» Provided data

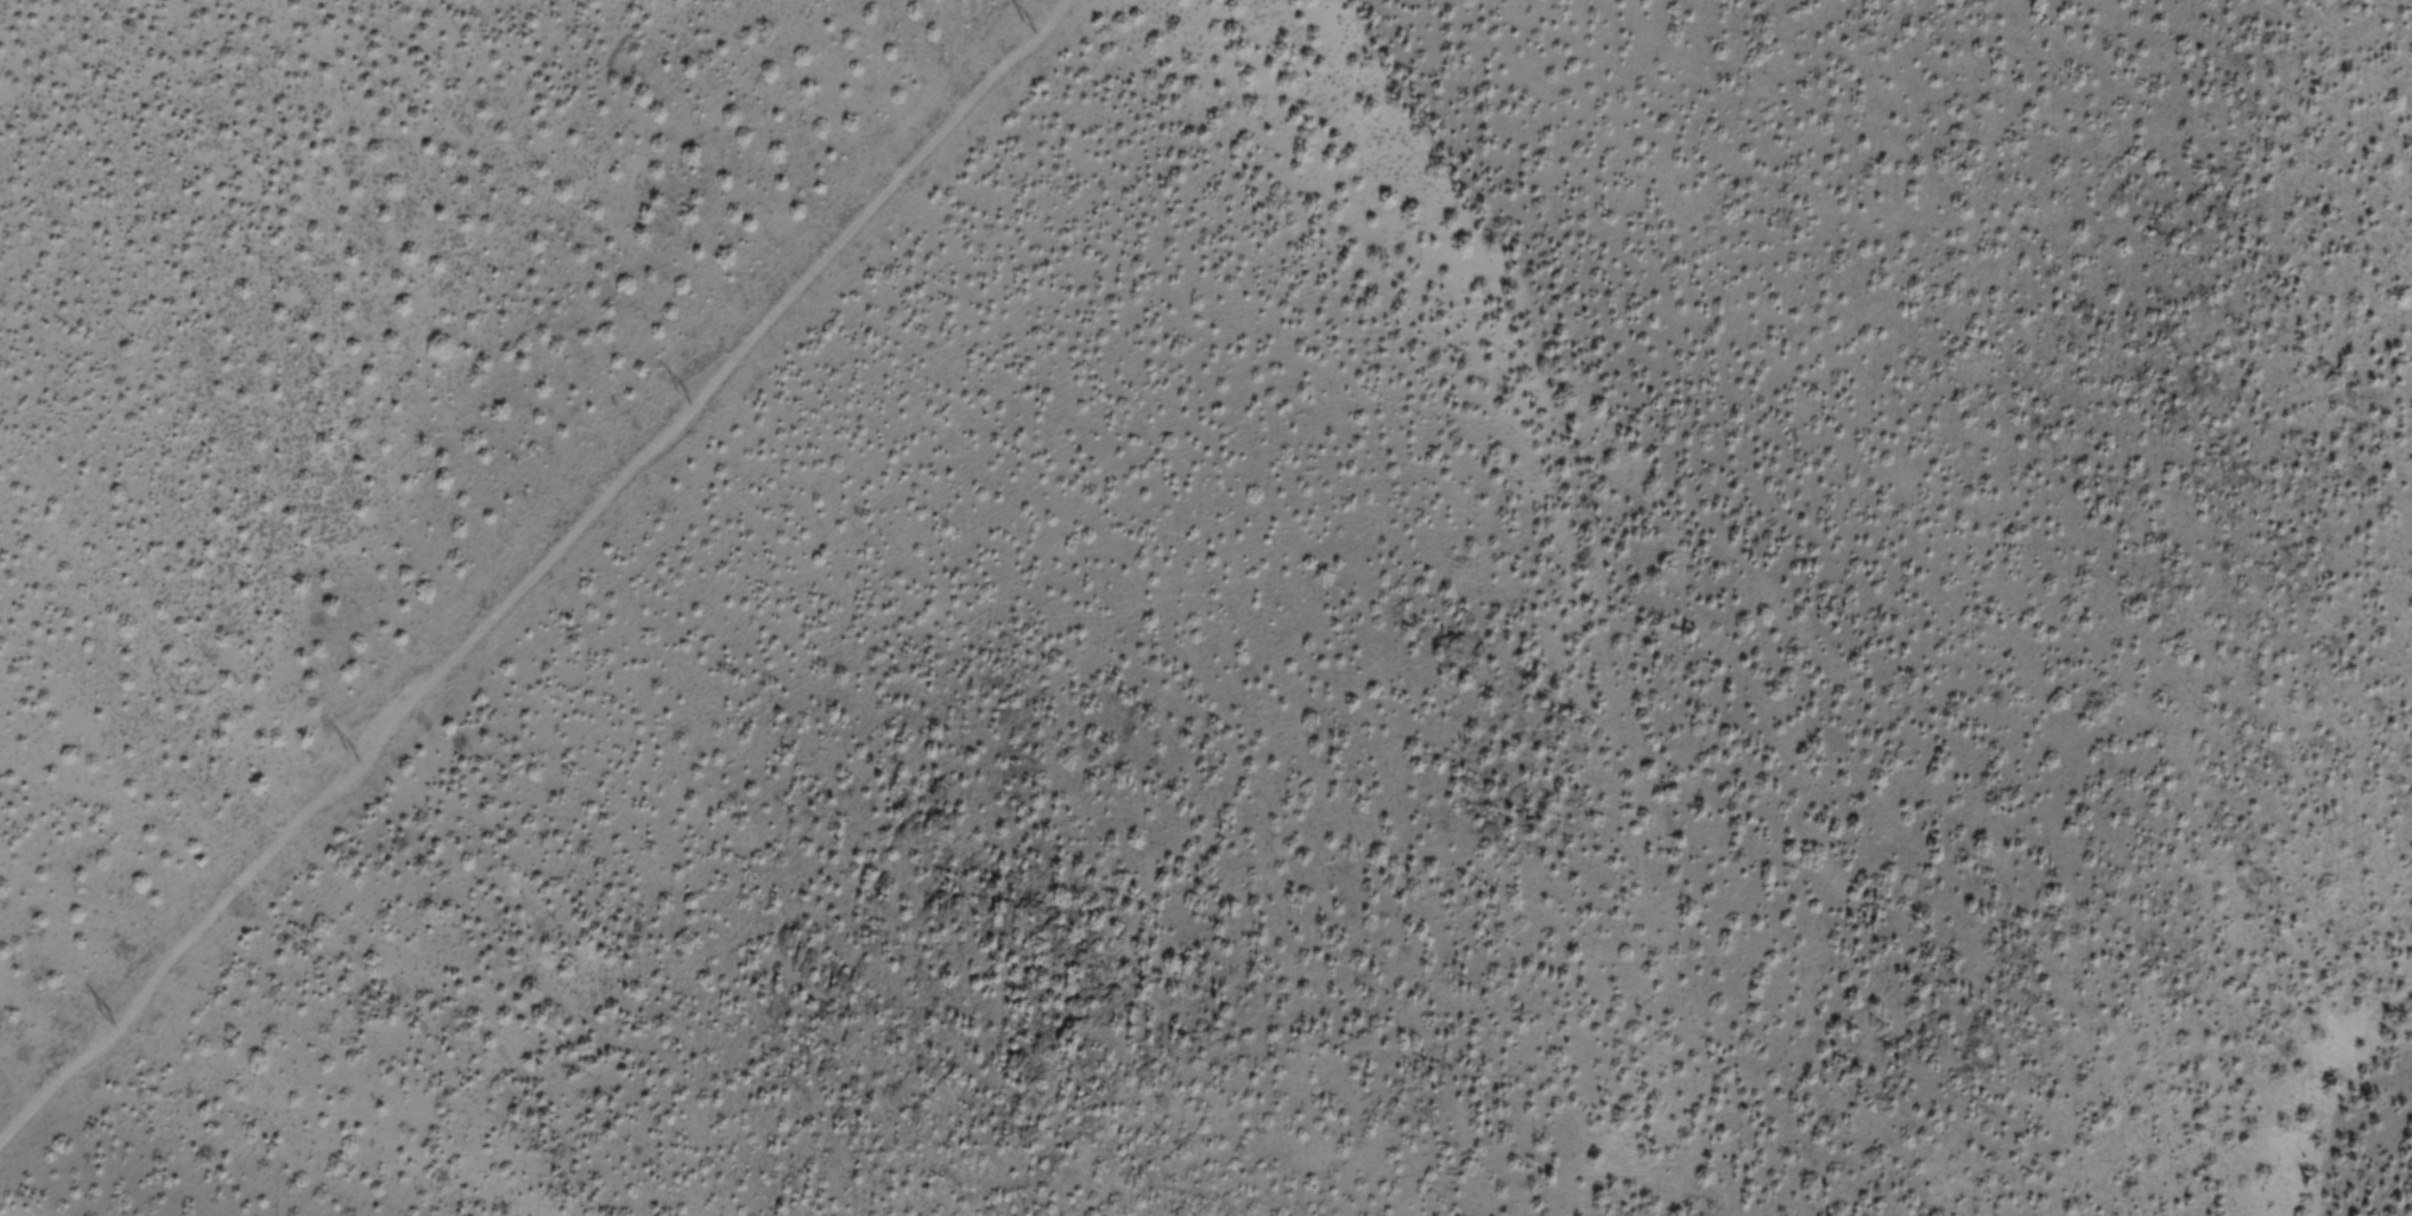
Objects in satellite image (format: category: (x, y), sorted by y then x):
power tower: (1030, 28)
power tower: (685, 400)
road: (367, 702)
power tower: (348, 755)
power tower: (106, 1018)

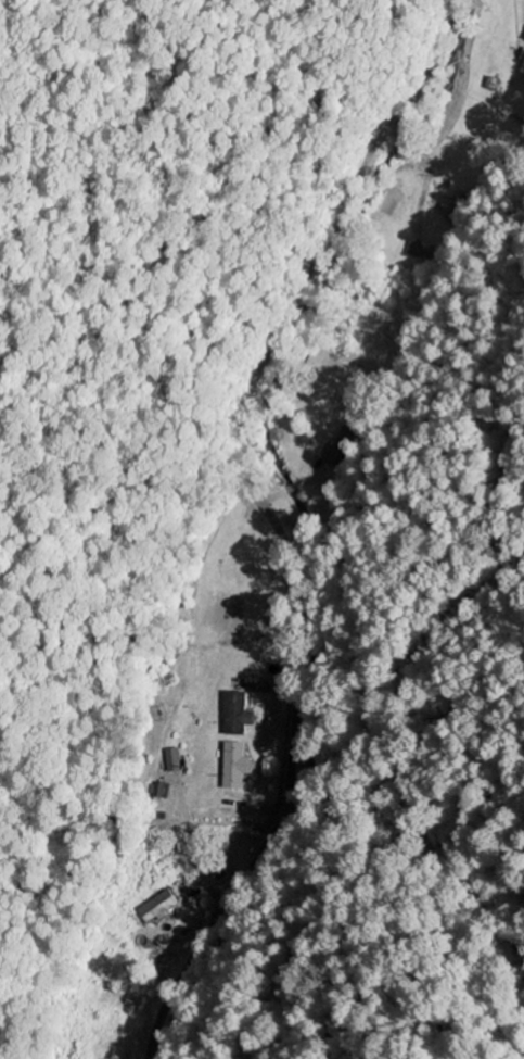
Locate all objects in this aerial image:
building: (522, 58)
building: (523, 72)
building: (454, 209)
road: (269, 520)
building: (240, 714)
building: (175, 761)
building: (238, 765)
building: (160, 907)

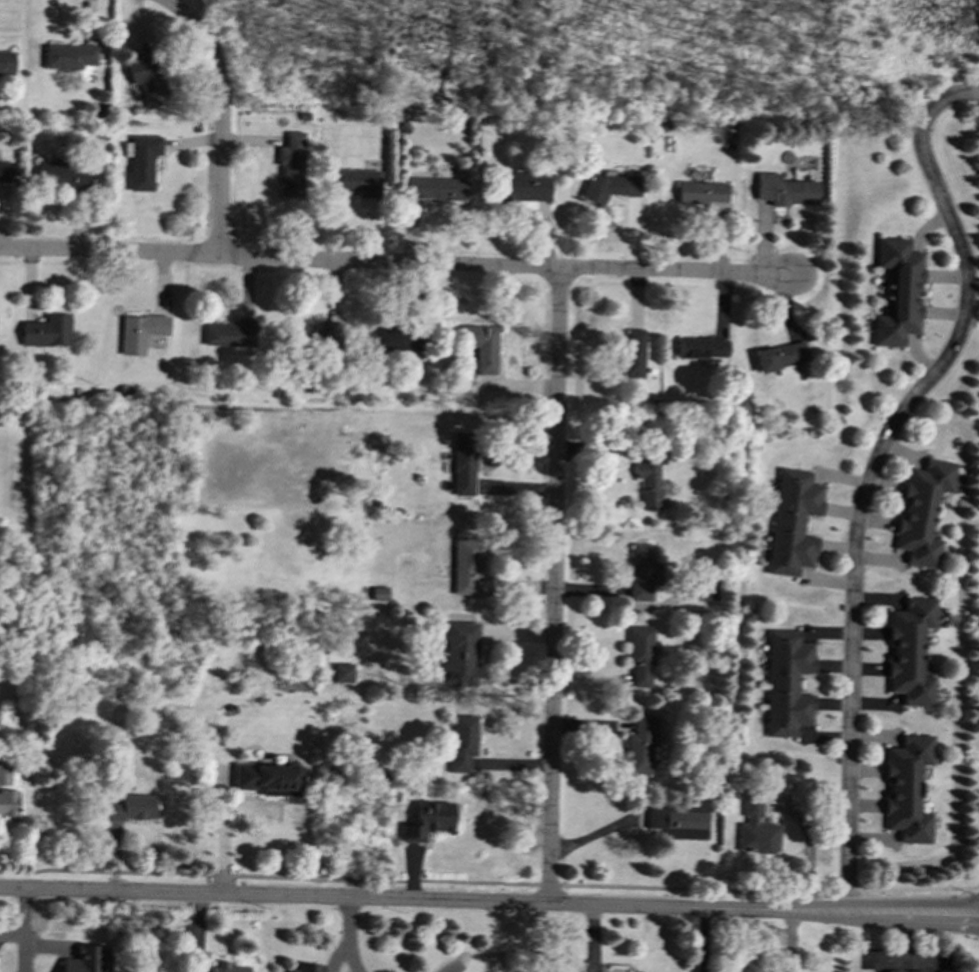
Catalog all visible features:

» Task prompt
Would you print the whole listing exactly, omitting the pictures?

» Output of the exercise
Objects in satellite image (format: category: (x, y), sorted by y then x):
power tower: (1030, 28)
power tower: (685, 400)
road: (367, 702)
power tower: (348, 755)
power tower: (106, 1018)

Locate all objects in this aerial image:
building: (522, 58)
building: (523, 72)
building: (454, 209)
road: (269, 520)
building: (240, 714)
building: (175, 761)
building: (238, 765)
building: (160, 907)

Catalog all visible features:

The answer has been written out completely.